■ Task input:
+ + + +

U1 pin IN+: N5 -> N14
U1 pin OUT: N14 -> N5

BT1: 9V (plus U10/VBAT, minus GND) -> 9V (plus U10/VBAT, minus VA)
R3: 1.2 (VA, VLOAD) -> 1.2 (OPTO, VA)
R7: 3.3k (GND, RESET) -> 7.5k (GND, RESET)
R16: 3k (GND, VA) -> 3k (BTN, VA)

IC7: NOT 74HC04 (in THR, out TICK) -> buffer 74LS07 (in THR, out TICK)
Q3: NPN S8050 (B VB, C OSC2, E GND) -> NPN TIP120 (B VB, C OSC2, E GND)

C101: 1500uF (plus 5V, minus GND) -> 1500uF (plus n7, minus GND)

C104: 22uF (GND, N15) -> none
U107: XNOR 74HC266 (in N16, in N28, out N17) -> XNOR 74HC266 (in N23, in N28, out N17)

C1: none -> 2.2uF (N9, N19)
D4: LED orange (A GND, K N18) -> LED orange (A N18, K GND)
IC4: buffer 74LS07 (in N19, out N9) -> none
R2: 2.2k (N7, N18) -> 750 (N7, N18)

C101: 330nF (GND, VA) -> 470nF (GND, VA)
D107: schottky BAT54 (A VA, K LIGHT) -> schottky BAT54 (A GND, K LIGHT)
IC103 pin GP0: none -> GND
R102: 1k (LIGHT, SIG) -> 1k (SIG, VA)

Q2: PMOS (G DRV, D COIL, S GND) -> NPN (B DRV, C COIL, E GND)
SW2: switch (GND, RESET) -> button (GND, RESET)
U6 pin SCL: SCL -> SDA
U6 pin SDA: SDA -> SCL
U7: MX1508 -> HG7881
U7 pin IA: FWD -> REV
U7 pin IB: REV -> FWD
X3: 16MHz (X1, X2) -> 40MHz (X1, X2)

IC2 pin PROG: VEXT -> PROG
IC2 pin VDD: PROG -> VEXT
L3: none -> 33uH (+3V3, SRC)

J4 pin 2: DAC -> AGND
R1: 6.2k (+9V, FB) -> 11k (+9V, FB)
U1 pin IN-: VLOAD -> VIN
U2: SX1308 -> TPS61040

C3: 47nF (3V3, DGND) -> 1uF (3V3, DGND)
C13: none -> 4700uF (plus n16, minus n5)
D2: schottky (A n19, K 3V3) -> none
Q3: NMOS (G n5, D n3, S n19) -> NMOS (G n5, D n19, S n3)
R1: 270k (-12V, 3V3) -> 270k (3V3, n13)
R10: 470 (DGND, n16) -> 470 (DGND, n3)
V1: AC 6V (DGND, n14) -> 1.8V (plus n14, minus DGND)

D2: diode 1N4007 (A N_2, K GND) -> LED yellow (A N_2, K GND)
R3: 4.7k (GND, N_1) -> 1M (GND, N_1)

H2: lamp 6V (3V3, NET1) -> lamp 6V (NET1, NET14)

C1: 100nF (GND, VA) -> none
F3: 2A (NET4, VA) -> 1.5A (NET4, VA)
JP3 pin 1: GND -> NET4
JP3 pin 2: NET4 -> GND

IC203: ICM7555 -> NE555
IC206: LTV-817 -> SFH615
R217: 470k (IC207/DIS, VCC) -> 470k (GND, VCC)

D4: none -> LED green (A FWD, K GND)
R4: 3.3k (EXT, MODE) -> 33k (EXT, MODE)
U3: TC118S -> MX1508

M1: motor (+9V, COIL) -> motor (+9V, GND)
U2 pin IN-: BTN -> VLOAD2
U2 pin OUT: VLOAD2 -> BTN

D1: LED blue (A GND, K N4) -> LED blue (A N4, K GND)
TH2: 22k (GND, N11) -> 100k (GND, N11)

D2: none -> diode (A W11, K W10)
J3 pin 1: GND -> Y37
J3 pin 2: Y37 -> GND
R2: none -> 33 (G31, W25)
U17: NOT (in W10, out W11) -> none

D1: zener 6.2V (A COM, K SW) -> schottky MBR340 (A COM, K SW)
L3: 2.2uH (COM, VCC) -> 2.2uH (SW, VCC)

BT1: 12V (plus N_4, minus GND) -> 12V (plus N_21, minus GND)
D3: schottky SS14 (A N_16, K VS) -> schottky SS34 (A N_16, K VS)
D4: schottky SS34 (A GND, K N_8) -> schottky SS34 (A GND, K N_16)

+ + + +

■ Problem: From the records above, repeat exactly the lines from the one with "U3: TC118S -> MX1508" through the one with "U17: NOT (in W10, out W11) -> none", both included.

■ Answer to this problem:
U3: TC118S -> MX1508

M1: motor (+9V, COIL) -> motor (+9V, GND)
U2 pin IN-: BTN -> VLOAD2
U2 pin OUT: VLOAD2 -> BTN

D1: LED blue (A GND, K N4) -> LED blue (A N4, K GND)
TH2: 22k (GND, N11) -> 100k (GND, N11)

D2: none -> diode (A W11, K W10)
J3 pin 1: GND -> Y37
J3 pin 2: Y37 -> GND
R2: none -> 33 (G31, W25)
U17: NOT (in W10, out W11) -> none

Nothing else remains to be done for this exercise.